» **Given instruction**: Rewrite the notation in every entry below, changing "StaffGroup" to "ChoirStaff" and keeping everything else the same. Leave the pictures out of your answer.

________

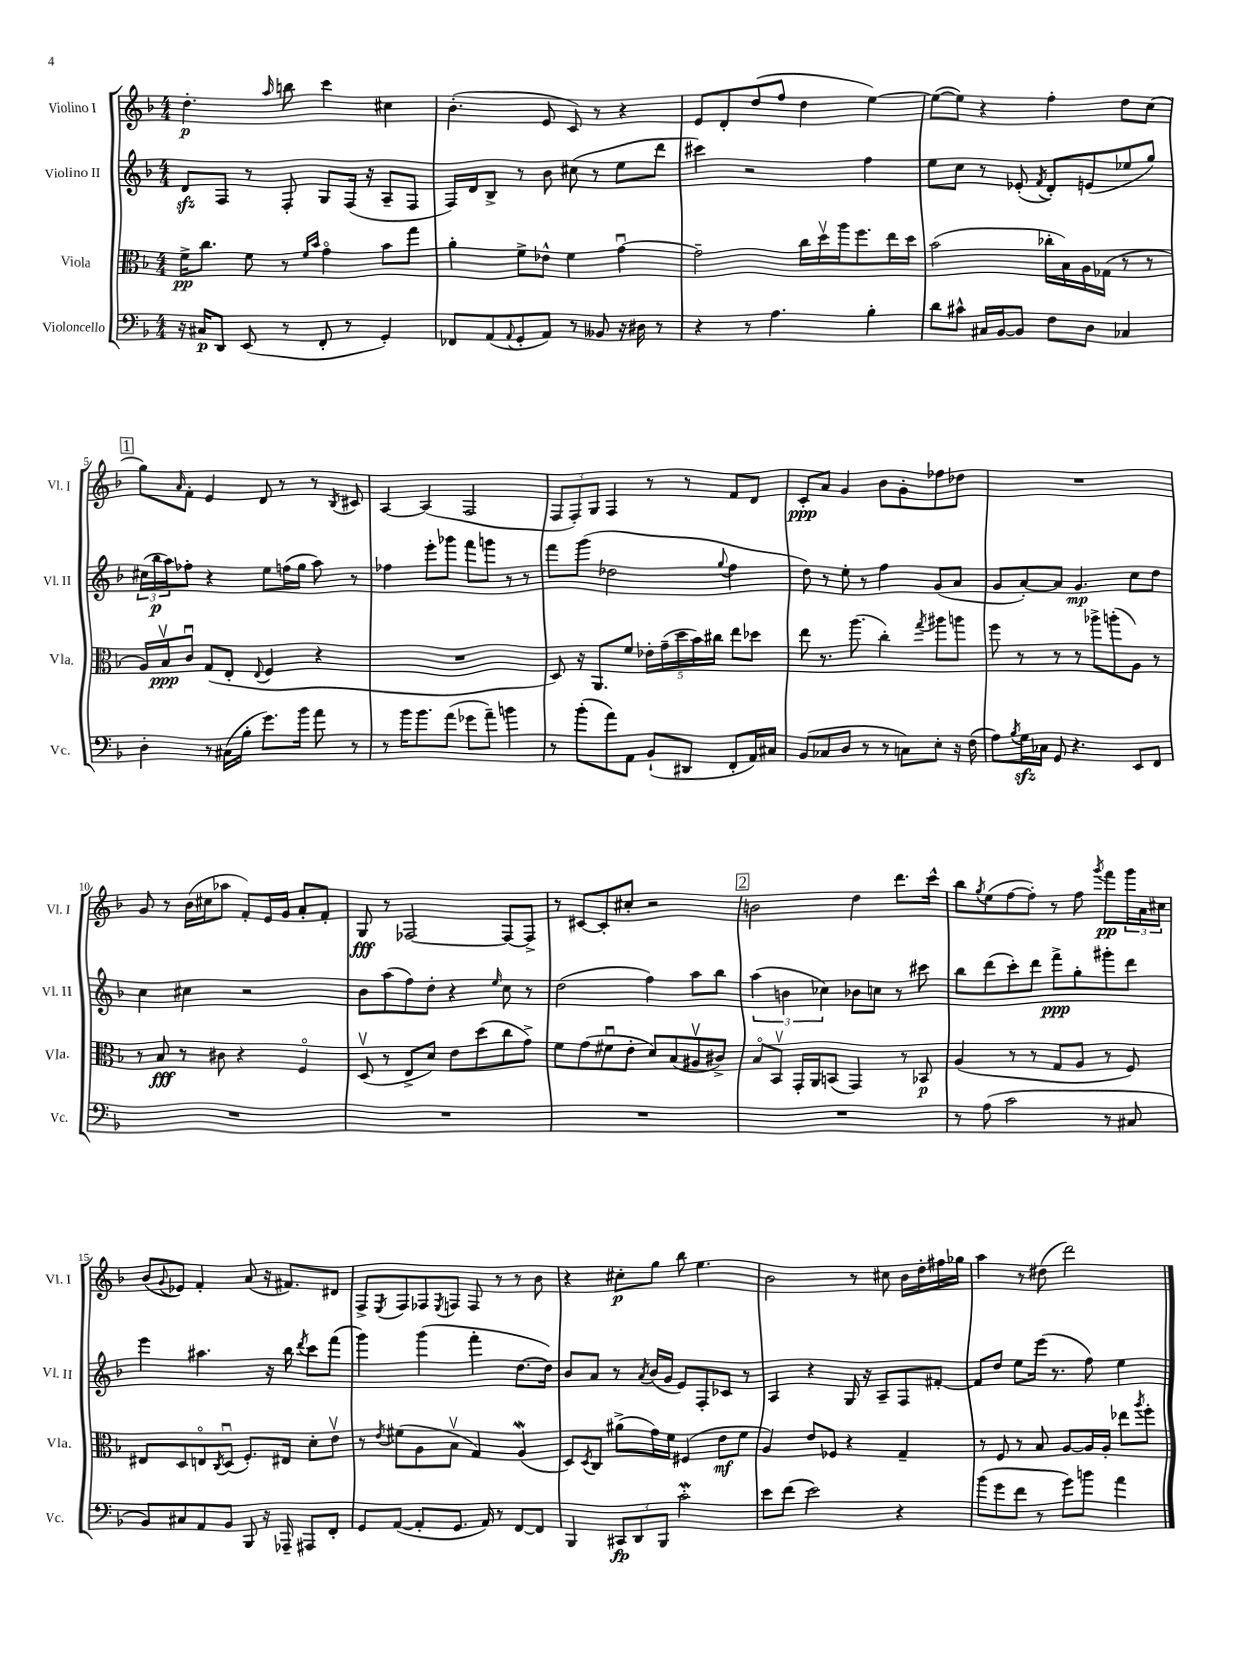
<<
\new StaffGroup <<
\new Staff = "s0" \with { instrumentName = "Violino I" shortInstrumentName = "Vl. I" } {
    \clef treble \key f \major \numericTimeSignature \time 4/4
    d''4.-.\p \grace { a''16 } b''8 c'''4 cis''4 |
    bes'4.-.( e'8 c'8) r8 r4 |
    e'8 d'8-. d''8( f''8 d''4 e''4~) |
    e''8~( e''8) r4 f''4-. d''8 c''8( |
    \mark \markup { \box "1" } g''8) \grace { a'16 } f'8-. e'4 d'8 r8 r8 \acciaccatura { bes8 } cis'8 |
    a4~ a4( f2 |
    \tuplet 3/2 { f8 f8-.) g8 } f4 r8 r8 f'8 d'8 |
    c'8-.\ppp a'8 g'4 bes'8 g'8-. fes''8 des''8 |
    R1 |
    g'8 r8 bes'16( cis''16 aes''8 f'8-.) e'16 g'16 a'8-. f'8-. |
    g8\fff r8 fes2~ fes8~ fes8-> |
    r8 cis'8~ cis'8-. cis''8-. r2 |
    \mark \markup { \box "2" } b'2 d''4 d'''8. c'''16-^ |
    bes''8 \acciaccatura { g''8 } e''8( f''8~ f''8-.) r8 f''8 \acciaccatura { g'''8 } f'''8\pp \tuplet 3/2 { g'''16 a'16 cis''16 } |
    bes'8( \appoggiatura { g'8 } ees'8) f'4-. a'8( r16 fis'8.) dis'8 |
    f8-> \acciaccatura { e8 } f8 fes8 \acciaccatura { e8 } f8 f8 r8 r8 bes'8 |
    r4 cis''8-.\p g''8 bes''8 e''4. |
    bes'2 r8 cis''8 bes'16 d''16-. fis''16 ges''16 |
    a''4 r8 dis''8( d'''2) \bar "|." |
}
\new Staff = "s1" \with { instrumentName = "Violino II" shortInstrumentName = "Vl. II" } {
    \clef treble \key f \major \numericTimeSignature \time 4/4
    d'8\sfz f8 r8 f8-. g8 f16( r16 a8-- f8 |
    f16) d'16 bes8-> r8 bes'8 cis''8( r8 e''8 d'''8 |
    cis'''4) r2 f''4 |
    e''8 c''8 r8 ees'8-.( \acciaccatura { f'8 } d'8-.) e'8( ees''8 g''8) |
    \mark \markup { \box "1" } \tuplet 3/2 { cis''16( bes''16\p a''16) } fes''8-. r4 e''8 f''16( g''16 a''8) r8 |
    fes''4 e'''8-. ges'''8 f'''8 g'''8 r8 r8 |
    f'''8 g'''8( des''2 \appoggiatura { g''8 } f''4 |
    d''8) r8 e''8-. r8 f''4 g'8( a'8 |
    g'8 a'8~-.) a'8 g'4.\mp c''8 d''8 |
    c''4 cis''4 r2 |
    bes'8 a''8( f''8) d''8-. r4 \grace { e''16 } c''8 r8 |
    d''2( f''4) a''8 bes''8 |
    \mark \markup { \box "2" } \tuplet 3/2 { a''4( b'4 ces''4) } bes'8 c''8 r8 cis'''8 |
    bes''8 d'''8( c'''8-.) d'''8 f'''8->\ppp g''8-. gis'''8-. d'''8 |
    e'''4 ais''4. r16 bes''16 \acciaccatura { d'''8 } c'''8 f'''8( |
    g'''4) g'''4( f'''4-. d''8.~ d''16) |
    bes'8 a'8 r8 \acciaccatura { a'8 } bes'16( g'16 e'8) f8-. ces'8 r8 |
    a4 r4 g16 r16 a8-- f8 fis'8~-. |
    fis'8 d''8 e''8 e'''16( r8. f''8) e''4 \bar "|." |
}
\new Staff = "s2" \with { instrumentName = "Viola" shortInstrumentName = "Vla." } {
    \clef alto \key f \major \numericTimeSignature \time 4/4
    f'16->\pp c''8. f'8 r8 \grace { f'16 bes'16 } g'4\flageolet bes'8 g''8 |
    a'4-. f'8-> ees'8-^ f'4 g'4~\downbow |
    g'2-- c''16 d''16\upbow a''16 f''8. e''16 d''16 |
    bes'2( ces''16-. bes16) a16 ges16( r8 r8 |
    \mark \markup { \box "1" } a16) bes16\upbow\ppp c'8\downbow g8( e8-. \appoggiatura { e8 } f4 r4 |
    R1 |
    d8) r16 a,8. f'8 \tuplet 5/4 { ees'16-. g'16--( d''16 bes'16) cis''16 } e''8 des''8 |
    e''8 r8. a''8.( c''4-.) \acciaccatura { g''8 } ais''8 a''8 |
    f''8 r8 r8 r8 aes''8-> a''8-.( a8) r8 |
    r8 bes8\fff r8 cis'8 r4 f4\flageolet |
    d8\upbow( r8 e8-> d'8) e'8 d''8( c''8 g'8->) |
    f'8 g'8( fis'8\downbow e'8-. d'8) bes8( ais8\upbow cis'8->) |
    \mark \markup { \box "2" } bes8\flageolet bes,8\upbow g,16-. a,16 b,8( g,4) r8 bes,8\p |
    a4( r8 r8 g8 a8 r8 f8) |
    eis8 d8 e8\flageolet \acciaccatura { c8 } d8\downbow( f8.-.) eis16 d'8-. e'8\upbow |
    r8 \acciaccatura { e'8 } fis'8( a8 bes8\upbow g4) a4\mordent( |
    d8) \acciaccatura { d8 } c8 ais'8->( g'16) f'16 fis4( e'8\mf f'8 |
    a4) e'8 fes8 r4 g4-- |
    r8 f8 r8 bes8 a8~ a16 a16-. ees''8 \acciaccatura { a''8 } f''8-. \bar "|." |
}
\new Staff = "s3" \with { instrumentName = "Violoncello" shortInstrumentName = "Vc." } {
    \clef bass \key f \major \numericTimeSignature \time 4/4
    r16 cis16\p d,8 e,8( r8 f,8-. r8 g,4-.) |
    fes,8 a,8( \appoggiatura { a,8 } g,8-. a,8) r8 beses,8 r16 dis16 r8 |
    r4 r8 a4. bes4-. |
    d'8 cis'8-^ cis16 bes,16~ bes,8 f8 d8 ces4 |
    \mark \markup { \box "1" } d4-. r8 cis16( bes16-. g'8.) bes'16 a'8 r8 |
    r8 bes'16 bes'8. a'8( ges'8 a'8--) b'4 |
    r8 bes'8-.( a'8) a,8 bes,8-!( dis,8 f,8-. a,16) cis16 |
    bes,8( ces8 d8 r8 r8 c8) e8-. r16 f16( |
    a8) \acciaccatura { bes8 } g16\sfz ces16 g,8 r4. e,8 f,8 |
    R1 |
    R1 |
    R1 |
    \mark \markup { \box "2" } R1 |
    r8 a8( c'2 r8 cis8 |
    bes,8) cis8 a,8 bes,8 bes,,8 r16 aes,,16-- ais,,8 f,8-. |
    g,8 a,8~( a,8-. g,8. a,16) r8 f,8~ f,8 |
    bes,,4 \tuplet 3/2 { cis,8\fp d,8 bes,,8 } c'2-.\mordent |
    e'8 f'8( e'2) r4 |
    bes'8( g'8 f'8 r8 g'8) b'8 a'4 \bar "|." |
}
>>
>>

________

» **Result of the task**:
<<
\new ChoirStaff <<
\new Staff = "s0" \with { instrumentName = "Violino I" shortInstrumentName = "Vl. I" } {
    \clef treble \key f \major \numericTimeSignature \time 4/4
    d''4.-.\p \grace { a''16 } b''8 c'''4 cis''4 |
    bes'4.-.( e'8 c'8) r8 r4 |
    e'8 d'8-. d''8( f''8 d''4 e''4~) |
    e''8~( e''8) r4 f''4-. d''8 c''8( |
    \mark \markup { \box "1" } g''8) \grace { a'16 } f'8-. e'4 d'8 r8 r8 \acciaccatura { bes8 } cis'8 |
    a4~ a4( f2 |
    \tuplet 3/2 { f8 f8-.) g8 } f4 r8 r8 f'8 d'8 |
    c'8-.\ppp a'8 g'4 bes'8 g'8-. fes''8 des''8 |
    R1 |
    g'8 r8 bes'16( cis''16 aes''8 f'8-.) e'16 g'16 a'8-. f'8-. |
    g8\fff r8 fes2~ fes8~ fes8-> |
    r8 cis'8~ cis'8-. cis''8-. r2 |
    \mark \markup { \box "2" } b'2 d''4 d'''8. c'''16-^ |
    bes''8 \acciaccatura { g''8 } e''8( f''8~ f''8-.) r8 f''8 \acciaccatura { g'''8 } f'''8\pp \tuplet 3/2 { g'''16 a'16 cis''16 } |
    bes'8( \appoggiatura { g'8 } ees'8) f'4-. a'8( r16 fis'8.) dis'8 |
    f8-> \acciaccatura { e8 } f8 fes8 \acciaccatura { e8 } f8 f8 r8 r8 bes'8 |
    r4 cis''8-.\p g''8 bes''8 e''4. |
    bes'2 r8 cis''8 bes'16 d''16-. fis''16 ges''16 |
    a''4 r8 dis''8( d'''2) \bar "|." |
}
\new Staff = "s1" \with { instrumentName = "Violino II" shortInstrumentName = "Vl. II" } {
    \clef treble \key f \major \numericTimeSignature \time 4/4
    d'8\sfz f8 r8 f8-. g8 f16( r16 a8-- f8 |
    f16) d'16 bes8-> r8 bes'8 cis''8( r8 e''8 d'''8 |
    cis'''4) r2 f''4 |
    e''8 c''8 r8 ees'8-.( \acciaccatura { f'8 } d'8-.) e'8( ees''8 g''8) |
    \mark \markup { \box "1" } \tuplet 3/2 { cis''16( bes''16\p a''16) } fes''8-. r4 e''8 f''16( g''16 a''8) r8 |
    fes''4 e'''8-. ges'''8 f'''8 g'''8 r8 r8 |
    f'''8 g'''8( des''2 \appoggiatura { g''8 } f''4 |
    d''8) r8 e''8-. r8 f''4 g'8( a'8 |
    g'8 a'8~-.) a'8 g'4.\mp c''8 d''8 |
    c''4 cis''4 r2 |
    bes'8 a''8( f''8) d''8-. r4 \grace { e''16 } c''8 r8 |
    d''2( f''4) a''8 bes''8 |
    \mark \markup { \box "2" } \tuplet 3/2 { a''4( b'4 ces''4) } bes'8 c''8 r8 cis'''8 |
    bes''8 d'''8( c'''8-.) d'''8 f'''8->\ppp g''8-. gis'''8-. d'''8 |
    e'''4 ais''4. r16 bes''16 \acciaccatura { d'''8 } c'''8 f'''8( |
    g'''4) g'''4( f'''4-. d''8.~ d''16) |
    bes'8 a'8 r8 \acciaccatura { a'8 } bes'16( g'16 e'8) f8-. ces'8 r8 |
    a4 r4 g16 r16 a8-- f8 fis'8~-. |
    fis'8 d''8 e''8 e'''16( r8. f''8) e''4 \bar "|." |
}
\new Staff = "s2" \with { instrumentName = "Viola" shortInstrumentName = "Vla." } {
    \clef alto \key f \major \numericTimeSignature \time 4/4
    f'16->\pp c''8. f'8 r8 \grace { f'16 bes'16 } g'4\flageolet bes'8 g''8 |
    a'4-. f'8-> ees'8-^ f'4 g'4~\downbow |
    g'2-- c''16 d''16\upbow a''16 f''8. e''16 d''16 |
    bes'2( ces''16-. bes16) a16 ges16( r8 r8 |
    \mark \markup { \box "1" } a16) bes16\upbow\ppp c'8\downbow g8( e8-. \appoggiatura { e8 } f4 r4 |
    R1 |
    d8) r16 a,8. f'8 \tuplet 5/4 { ees'16-. g'16--( d''16 bes'16) cis''16 } e''8 des''8 |
    e''8 r8. a''8.( c''4-.) \acciaccatura { g''8 } ais''8 a''8 |
    f''8 r8 r8 r8 aes''8-> a''8-.( a8) r8 |
    r8 bes8\fff r8 cis'8 r4 f4\flageolet |
    d8\upbow( r8 e8-> d'8) e'8 d''8( c''8 g'8->) |
    f'8 g'8( fis'8\downbow e'8-. d'8) bes8( ais8\upbow cis'8->) |
    \mark \markup { \box "2" } bes8\flageolet bes,8\upbow g,16-. a,16 b,8( g,4) r8 bes,8\p |
    a4( r8 r8 g8 a8 r8 f8) |
    eis8 d8 e8\flageolet \acciaccatura { c8 } d8\downbow( f8.-.) eis16 d'8-. e'8\upbow |
    r8 \acciaccatura { e'8 } fis'8( a8 bes8\upbow g4) a4\mordent( |
    d8) \acciaccatura { d8 } c8 ais'8->( g'16) f'16 fis4( e'8\mf f'8 |
    a4) e'8 fes8 r4 g4-- |
    r8 f8 r8 bes8 a8~ a16 a16-. ees''8 \acciaccatura { a''8 } f''8-. \bar "|." |
}
\new Staff = "s3" \with { instrumentName = "Violoncello" shortInstrumentName = "Vc." } {
    \clef bass \key f \major \numericTimeSignature \time 4/4
    r16 cis16\p d,8 e,8( r8 f,8-. r8 g,4-.) |
    fes,8 a,8( \appoggiatura { a,8 } g,8-. a,8) r8 beses,8 r16 dis16 r8 |
    r4 r8 a4. bes4-. |
    d'8 cis'8-^ cis16 bes,16~ bes,8 f8 d8 ces4 |
    \mark \markup { \box "1" } d4-. r8 cis16( bes16-. g'8.) bes'16 a'8 r8 |
    r8 bes'16 bes'8. a'8( ges'8 a'8--) b'4 |
    r8 bes'8-.( a'8) a,8 bes,8-!( dis,8 f,8-. a,16) cis16 |
    bes,8( ces8 d8 r8 r8 c8) e8-. r16 f16( |
    a8) \acciaccatura { bes8 } g16\sfz ces16 g,8 r4. e,8 f,8 |
    R1 |
    R1 |
    R1 |
    \mark \markup { \box "2" } R1 |
    r8 a8( c'2 r8 cis8 |
    bes,8) cis8 a,8 bes,8 bes,,8 r16 aes,,16-- ais,,8 f,8-. |
    g,8 a,8~( a,8-. g,8. a,16) r8 f,8~ f,8 |
    bes,,4 \tuplet 3/2 { cis,8\fp d,8 bes,,8 } c'2-.\mordent |
    e'8 f'8( e'2) r4 |
    bes'8( g'8 f'8 r8 g'8) b'8 a'4 \bar "|." |
}
>>
>>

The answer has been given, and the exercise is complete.